Print the records below exactly, omitting all pictures.
═══ STUDY MATERIAL
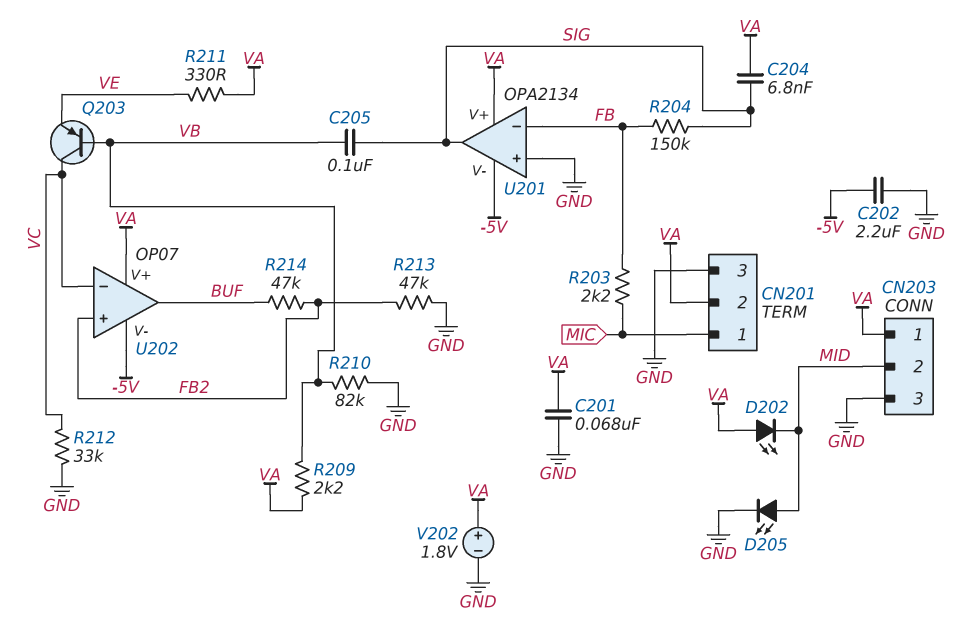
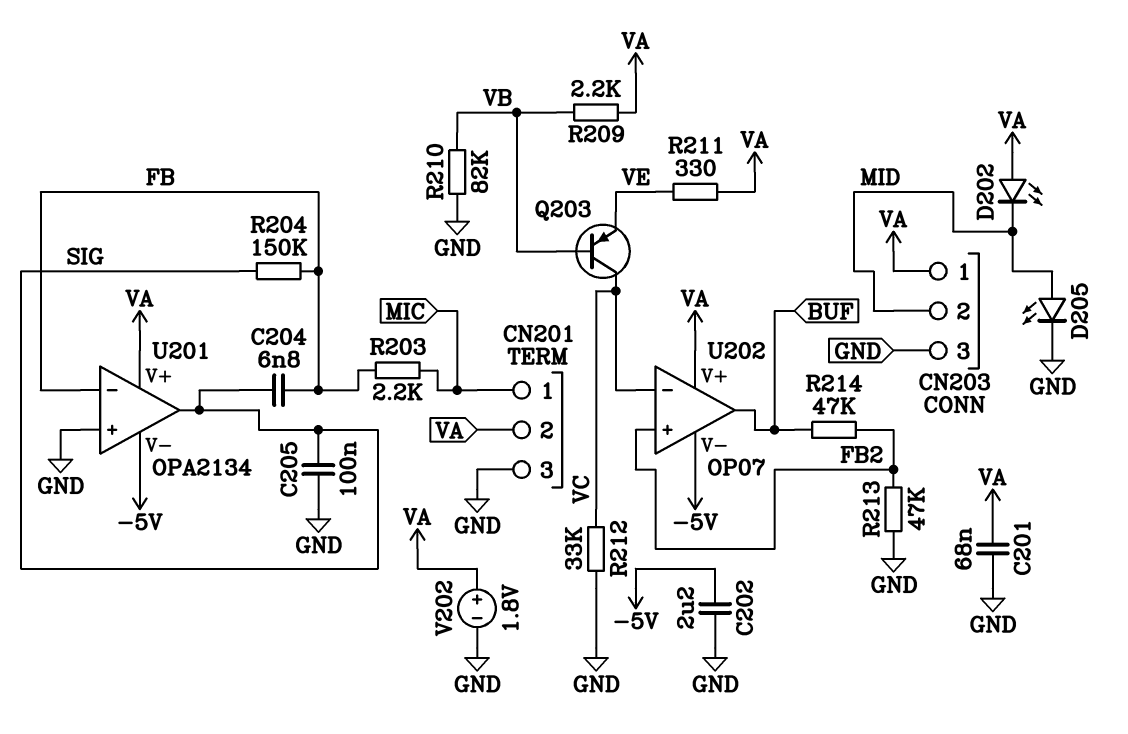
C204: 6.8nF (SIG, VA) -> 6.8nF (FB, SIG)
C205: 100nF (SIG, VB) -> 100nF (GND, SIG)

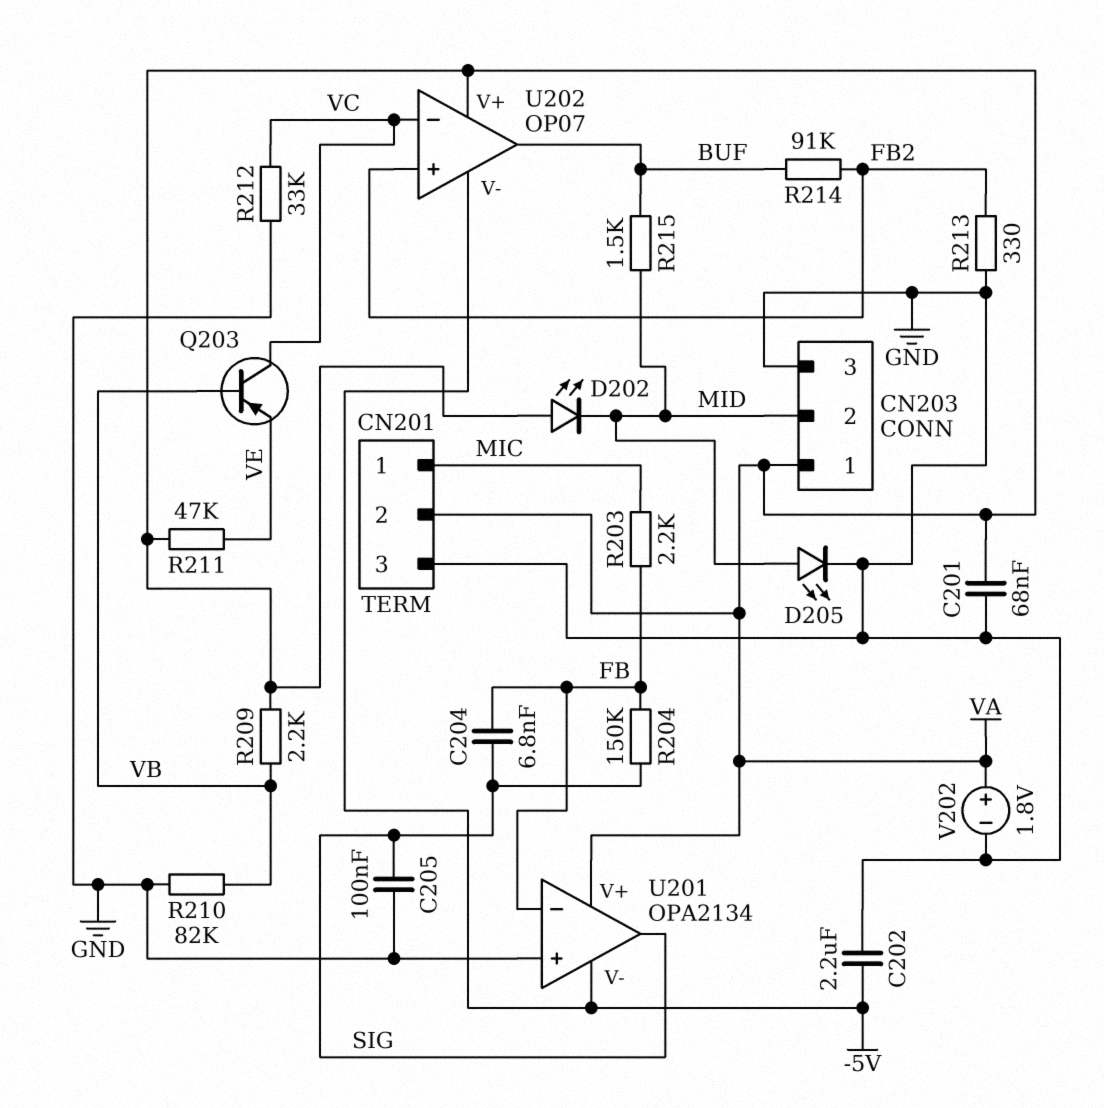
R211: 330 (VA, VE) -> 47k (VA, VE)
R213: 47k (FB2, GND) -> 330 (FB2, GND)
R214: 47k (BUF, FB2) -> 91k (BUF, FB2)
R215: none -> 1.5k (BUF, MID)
══════
## [SOLVED PROBLEM]
C204: 6.8nF (SIG, VA) -> 6.8nF (FB, SIG)
C205: 100nF (SIG, VB) -> 100nF (GND, SIG)

R211: 330 (VA, VE) -> 47k (VA, VE)
R213: 47k (FB2, GND) -> 330 (FB2, GND)
R214: 47k (BUF, FB2) -> 91k (BUF, FB2)
R215: none -> 1.5k (BUF, MID)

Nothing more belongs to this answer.